*** Supplied data Section Begins ***

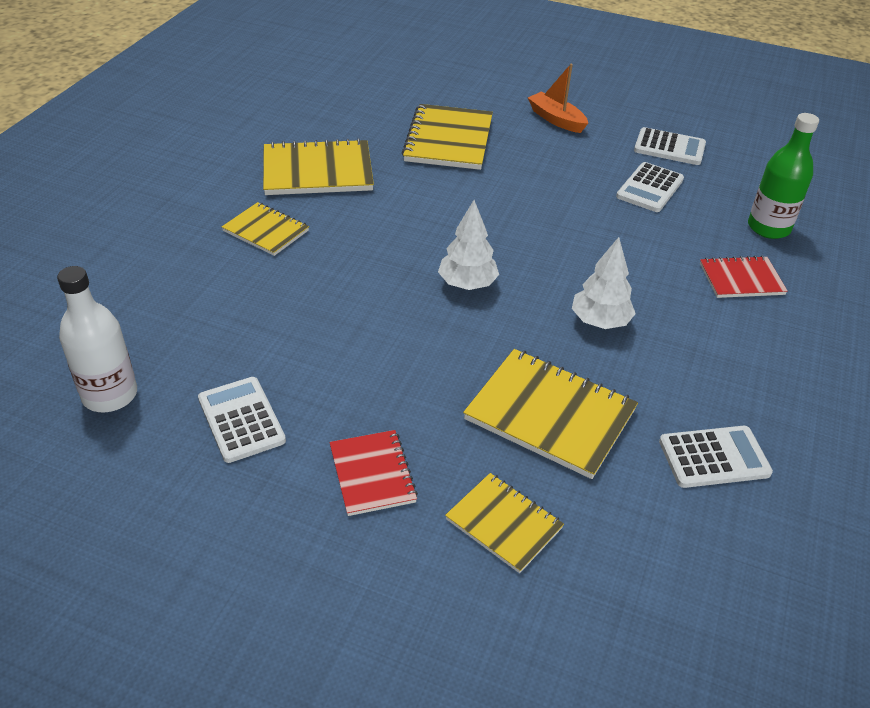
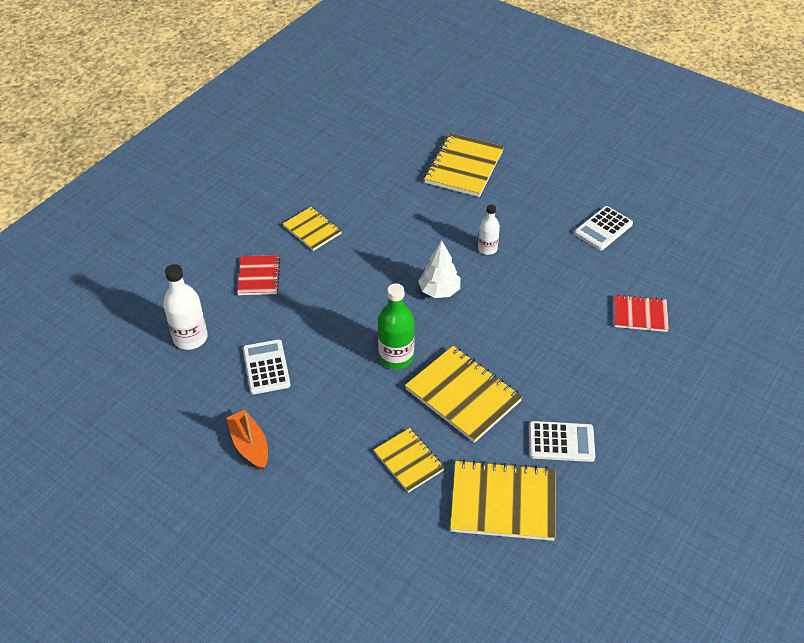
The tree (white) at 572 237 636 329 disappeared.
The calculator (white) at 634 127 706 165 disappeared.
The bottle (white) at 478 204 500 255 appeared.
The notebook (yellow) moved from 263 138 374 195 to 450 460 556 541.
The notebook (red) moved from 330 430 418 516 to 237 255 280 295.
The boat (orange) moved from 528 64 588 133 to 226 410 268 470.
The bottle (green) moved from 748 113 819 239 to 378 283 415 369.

*** Supplied data Section Ends ***

Brief -> Starting from the line containing "The calculator (white)" and ending with the final line of the data, reproduce each line exactly as it appears, including no other lines.

Solution to the problem ->
The calculator (white) at 634 127 706 165 disappeared.
The bottle (white) at 478 204 500 255 appeared.
The notebook (yellow) moved from 263 138 374 195 to 450 460 556 541.
The notebook (red) moved from 330 430 418 516 to 237 255 280 295.
The boat (orange) moved from 528 64 588 133 to 226 410 268 470.
The bottle (green) moved from 748 113 819 239 to 378 283 415 369.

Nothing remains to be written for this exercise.